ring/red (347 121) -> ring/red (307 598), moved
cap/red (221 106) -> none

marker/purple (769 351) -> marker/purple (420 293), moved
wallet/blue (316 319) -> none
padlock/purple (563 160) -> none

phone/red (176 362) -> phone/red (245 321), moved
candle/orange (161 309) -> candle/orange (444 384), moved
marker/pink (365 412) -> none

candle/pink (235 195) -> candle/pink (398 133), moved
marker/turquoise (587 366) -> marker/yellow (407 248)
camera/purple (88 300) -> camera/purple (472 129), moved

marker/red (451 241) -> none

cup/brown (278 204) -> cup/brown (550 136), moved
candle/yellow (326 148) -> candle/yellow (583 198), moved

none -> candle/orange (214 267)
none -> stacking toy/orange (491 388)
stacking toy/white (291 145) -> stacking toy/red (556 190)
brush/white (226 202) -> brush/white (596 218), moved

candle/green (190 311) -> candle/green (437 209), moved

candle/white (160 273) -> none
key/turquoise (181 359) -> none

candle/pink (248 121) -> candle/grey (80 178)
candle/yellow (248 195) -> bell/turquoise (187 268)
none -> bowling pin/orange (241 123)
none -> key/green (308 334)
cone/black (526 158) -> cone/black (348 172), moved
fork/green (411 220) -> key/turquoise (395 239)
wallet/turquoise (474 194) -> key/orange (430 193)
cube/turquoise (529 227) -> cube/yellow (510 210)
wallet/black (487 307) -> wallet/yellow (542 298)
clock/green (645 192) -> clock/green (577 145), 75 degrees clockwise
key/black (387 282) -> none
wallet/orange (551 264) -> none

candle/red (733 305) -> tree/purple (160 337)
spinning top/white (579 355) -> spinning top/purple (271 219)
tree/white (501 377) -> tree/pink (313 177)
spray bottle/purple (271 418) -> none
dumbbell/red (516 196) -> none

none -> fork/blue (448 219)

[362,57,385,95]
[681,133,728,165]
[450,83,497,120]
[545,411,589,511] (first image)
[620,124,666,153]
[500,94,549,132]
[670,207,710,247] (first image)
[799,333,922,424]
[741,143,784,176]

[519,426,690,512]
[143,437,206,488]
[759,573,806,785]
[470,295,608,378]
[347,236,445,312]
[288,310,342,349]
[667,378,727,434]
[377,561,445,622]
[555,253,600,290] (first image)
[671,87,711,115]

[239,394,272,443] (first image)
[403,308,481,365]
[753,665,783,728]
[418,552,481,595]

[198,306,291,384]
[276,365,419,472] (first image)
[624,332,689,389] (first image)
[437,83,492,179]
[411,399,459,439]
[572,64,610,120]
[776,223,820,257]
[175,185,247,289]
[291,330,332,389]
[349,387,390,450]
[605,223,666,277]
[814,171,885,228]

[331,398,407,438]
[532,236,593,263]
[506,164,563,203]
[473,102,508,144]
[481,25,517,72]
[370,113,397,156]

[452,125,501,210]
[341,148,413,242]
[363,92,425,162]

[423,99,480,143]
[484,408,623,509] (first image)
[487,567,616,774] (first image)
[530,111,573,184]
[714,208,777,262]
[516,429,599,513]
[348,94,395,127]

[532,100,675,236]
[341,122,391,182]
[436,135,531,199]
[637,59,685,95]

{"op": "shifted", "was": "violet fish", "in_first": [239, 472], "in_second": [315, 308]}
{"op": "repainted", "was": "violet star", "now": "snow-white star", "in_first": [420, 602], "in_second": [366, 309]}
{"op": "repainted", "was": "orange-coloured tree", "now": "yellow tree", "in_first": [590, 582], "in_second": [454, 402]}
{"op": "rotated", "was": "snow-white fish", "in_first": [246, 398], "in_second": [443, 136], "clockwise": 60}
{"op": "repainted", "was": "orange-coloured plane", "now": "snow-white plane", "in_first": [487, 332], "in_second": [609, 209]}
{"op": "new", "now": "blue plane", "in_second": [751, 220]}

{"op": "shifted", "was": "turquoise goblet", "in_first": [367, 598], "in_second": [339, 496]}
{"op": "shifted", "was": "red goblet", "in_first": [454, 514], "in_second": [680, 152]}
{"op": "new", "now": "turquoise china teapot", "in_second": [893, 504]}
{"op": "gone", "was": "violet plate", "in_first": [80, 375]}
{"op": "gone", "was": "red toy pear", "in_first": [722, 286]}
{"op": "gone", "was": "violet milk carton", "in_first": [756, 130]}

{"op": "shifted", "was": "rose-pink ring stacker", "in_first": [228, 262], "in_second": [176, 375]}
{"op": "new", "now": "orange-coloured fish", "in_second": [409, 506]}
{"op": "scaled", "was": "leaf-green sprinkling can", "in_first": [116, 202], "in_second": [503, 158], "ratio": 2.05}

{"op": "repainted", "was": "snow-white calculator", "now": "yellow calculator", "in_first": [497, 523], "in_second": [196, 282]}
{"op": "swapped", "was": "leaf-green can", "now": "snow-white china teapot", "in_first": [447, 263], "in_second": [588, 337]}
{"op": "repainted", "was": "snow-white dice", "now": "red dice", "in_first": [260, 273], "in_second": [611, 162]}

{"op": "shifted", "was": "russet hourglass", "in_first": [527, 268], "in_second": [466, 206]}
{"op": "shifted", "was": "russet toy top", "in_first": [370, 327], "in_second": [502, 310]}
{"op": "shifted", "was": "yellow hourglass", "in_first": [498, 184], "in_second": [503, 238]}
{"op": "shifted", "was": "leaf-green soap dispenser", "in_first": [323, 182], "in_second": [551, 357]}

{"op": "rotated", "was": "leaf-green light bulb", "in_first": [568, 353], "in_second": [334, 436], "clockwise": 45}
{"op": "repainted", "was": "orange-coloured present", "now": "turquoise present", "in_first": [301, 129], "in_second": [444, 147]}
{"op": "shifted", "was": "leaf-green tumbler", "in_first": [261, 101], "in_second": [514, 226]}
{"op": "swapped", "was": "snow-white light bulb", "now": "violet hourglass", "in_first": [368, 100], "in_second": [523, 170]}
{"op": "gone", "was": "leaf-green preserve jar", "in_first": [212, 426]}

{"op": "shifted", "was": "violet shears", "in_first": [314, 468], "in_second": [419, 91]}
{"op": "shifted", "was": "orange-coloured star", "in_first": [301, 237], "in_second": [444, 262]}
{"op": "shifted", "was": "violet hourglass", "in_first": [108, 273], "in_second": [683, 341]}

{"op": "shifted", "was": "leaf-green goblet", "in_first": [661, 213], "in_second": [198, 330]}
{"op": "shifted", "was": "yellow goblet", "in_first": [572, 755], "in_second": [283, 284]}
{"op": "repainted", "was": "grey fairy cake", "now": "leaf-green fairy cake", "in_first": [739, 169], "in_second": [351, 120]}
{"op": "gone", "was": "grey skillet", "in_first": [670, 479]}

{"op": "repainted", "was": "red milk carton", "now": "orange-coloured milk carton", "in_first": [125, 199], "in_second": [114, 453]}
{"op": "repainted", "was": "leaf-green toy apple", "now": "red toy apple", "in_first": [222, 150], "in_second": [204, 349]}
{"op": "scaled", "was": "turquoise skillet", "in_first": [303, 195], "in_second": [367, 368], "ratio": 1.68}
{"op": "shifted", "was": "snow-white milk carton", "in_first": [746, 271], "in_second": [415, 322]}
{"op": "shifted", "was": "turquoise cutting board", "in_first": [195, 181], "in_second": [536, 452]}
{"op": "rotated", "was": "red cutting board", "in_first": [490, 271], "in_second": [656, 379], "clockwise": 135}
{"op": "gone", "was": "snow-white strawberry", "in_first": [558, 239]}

● Problem: Whole listing, every line: reproduce it exactly.

● Reply:
ring/red (347 121) -> ring/red (307 598), moved
cap/red (221 106) -> none

marker/purple (769 351) -> marker/purple (420 293), moved
wallet/blue (316 319) -> none
padlock/purple (563 160) -> none

phone/red (176 362) -> phone/red (245 321), moved
candle/orange (161 309) -> candle/orange (444 384), moved
marker/pink (365 412) -> none

candle/pink (235 195) -> candle/pink (398 133), moved
marker/turquoise (587 366) -> marker/yellow (407 248)
camera/purple (88 300) -> camera/purple (472 129), moved

marker/red (451 241) -> none

cup/brown (278 204) -> cup/brown (550 136), moved
candle/yellow (326 148) -> candle/yellow (583 198), moved

none -> candle/orange (214 267)
none -> stacking toy/orange (491 388)
stacking toy/white (291 145) -> stacking toy/red (556 190)
brush/white (226 202) -> brush/white (596 218), moved

candle/green (190 311) -> candle/green (437 209), moved

candle/white (160 273) -> none
key/turquoise (181 359) -> none

candle/pink (248 121) -> candle/grey (80 178)
candle/yellow (248 195) -> bell/turquoise (187 268)
none -> bowling pin/orange (241 123)
none -> key/green (308 334)
cone/black (526 158) -> cone/black (348 172), moved
fork/green (411 220) -> key/turquoise (395 239)
wallet/turquoise (474 194) -> key/orange (430 193)
cube/turquoise (529 227) -> cube/yellow (510 210)
wallet/black (487 307) -> wallet/yellow (542 298)
clock/green (645 192) -> clock/green (577 145), 75 degrees clockwise
key/black (387 282) -> none
wallet/orange (551 264) -> none

candle/red (733 305) -> tree/purple (160 337)
spinning top/white (579 355) -> spinning top/purple (271 219)
tree/white (501 377) -> tree/pink (313 177)
spray bottle/purple (271 418) -> none
dumbbell/red (516 196) -> none

none -> fork/blue (448 219)

[362,57,385,95]
[681,133,728,165]
[450,83,497,120]
[545,411,589,511] (first image)
[620,124,666,153]
[500,94,549,132]
[670,207,710,247] (first image)
[799,333,922,424]
[741,143,784,176]

[519,426,690,512]
[143,437,206,488]
[759,573,806,785]
[470,295,608,378]
[347,236,445,312]
[288,310,342,349]
[667,378,727,434]
[377,561,445,622]
[555,253,600,290] (first image)
[671,87,711,115]

[239,394,272,443] (first image)
[403,308,481,365]
[753,665,783,728]
[418,552,481,595]

[198,306,291,384]
[276,365,419,472] (first image)
[624,332,689,389] (first image)
[437,83,492,179]
[411,399,459,439]
[572,64,610,120]
[776,223,820,257]
[175,185,247,289]
[291,330,332,389]
[349,387,390,450]
[605,223,666,277]
[814,171,885,228]

[331,398,407,438]
[532,236,593,263]
[506,164,563,203]
[473,102,508,144]
[481,25,517,72]
[370,113,397,156]

[452,125,501,210]
[341,148,413,242]
[363,92,425,162]

[423,99,480,143]
[484,408,623,509] (first image)
[487,567,616,774] (first image)
[530,111,573,184]
[714,208,777,262]
[516,429,599,513]
[348,94,395,127]

[532,100,675,236]
[341,122,391,182]
[436,135,531,199]
[637,59,685,95]

{"op": "shifted", "was": "violet fish", "in_first": [239, 472], "in_second": [315, 308]}
{"op": "repainted", "was": "violet star", "now": "snow-white star", "in_first": [420, 602], "in_second": [366, 309]}
{"op": "repainted", "was": "orange-coloured tree", "now": "yellow tree", "in_first": [590, 582], "in_second": [454, 402]}
{"op": "rotated", "was": "snow-white fish", "in_first": [246, 398], "in_second": [443, 136], "clockwise": 60}
{"op": "repainted", "was": "orange-coloured plane", "now": "snow-white plane", "in_first": [487, 332], "in_second": [609, 209]}
{"op": "new", "now": "blue plane", "in_second": [751, 220]}

{"op": "shifted", "was": "turquoise goblet", "in_first": [367, 598], "in_second": [339, 496]}
{"op": "shifted", "was": "red goblet", "in_first": [454, 514], "in_second": [680, 152]}
{"op": "new", "now": "turquoise china teapot", "in_second": [893, 504]}
{"op": "gone", "was": "violet plate", "in_first": [80, 375]}
{"op": "gone", "was": "red toy pear", "in_first": [722, 286]}
{"op": "gone", "was": "violet milk carton", "in_first": [756, 130]}

{"op": "shifted", "was": "rose-pink ring stacker", "in_first": [228, 262], "in_second": [176, 375]}
{"op": "new", "now": "orange-coloured fish", "in_second": [409, 506]}
{"op": "scaled", "was": "leaf-green sprinkling can", "in_first": [116, 202], "in_second": [503, 158], "ratio": 2.05}

{"op": "repainted", "was": "snow-white calculator", "now": "yellow calculator", "in_first": [497, 523], "in_second": [196, 282]}
{"op": "swapped", "was": "leaf-green can", "now": "snow-white china teapot", "in_first": [447, 263], "in_second": [588, 337]}
{"op": "repainted", "was": "snow-white dice", "now": "red dice", "in_first": [260, 273], "in_second": [611, 162]}

{"op": "shifted", "was": "russet hourglass", "in_first": [527, 268], "in_second": [466, 206]}
{"op": "shifted", "was": "russet toy top", "in_first": [370, 327], "in_second": [502, 310]}
{"op": "shifted", "was": "yellow hourglass", "in_first": [498, 184], "in_second": [503, 238]}
{"op": "shifted", "was": "leaf-green soap dispenser", "in_first": [323, 182], "in_second": [551, 357]}

{"op": "rotated", "was": "leaf-green light bulb", "in_first": [568, 353], "in_second": [334, 436], "clockwise": 45}
{"op": "repainted", "was": "orange-coloured present", "now": "turquoise present", "in_first": [301, 129], "in_second": [444, 147]}
{"op": "shifted", "was": "leaf-green tumbler", "in_first": [261, 101], "in_second": [514, 226]}
{"op": "swapped", "was": "snow-white light bulb", "now": "violet hourglass", "in_first": [368, 100], "in_second": [523, 170]}
{"op": "gone", "was": "leaf-green preserve jar", "in_first": [212, 426]}

{"op": "shifted", "was": "violet shears", "in_first": [314, 468], "in_second": [419, 91]}
{"op": "shifted", "was": "orange-coloured star", "in_first": [301, 237], "in_second": [444, 262]}
{"op": "shifted", "was": "violet hourglass", "in_first": [108, 273], "in_second": [683, 341]}

{"op": "shifted", "was": "leaf-green goblet", "in_first": [661, 213], "in_second": [198, 330]}
{"op": "shifted", "was": "yellow goblet", "in_first": [572, 755], "in_second": [283, 284]}
{"op": "repainted", "was": "grey fairy cake", "now": "leaf-green fairy cake", "in_first": [739, 169], "in_second": [351, 120]}
{"op": "gone", "was": "grey skillet", "in_first": [670, 479]}

{"op": "repainted", "was": "red milk carton", "now": "orange-coloured milk carton", "in_first": [125, 199], "in_second": [114, 453]}
{"op": "repainted", "was": "leaf-green toy apple", "now": "red toy apple", "in_first": [222, 150], "in_second": [204, 349]}
{"op": "scaled", "was": "turquoise skillet", "in_first": [303, 195], "in_second": [367, 368], "ratio": 1.68}
{"op": "shifted", "was": "snow-white milk carton", "in_first": [746, 271], "in_second": [415, 322]}
{"op": "shifted", "was": "turquoise cutting board", "in_first": [195, 181], "in_second": [536, 452]}
{"op": "rotated", "was": "red cutting board", "in_first": [490, 271], "in_second": [656, 379], "clockwise": 135}
{"op": "gone", "was": "snow-white strawberry", "in_first": [558, 239]}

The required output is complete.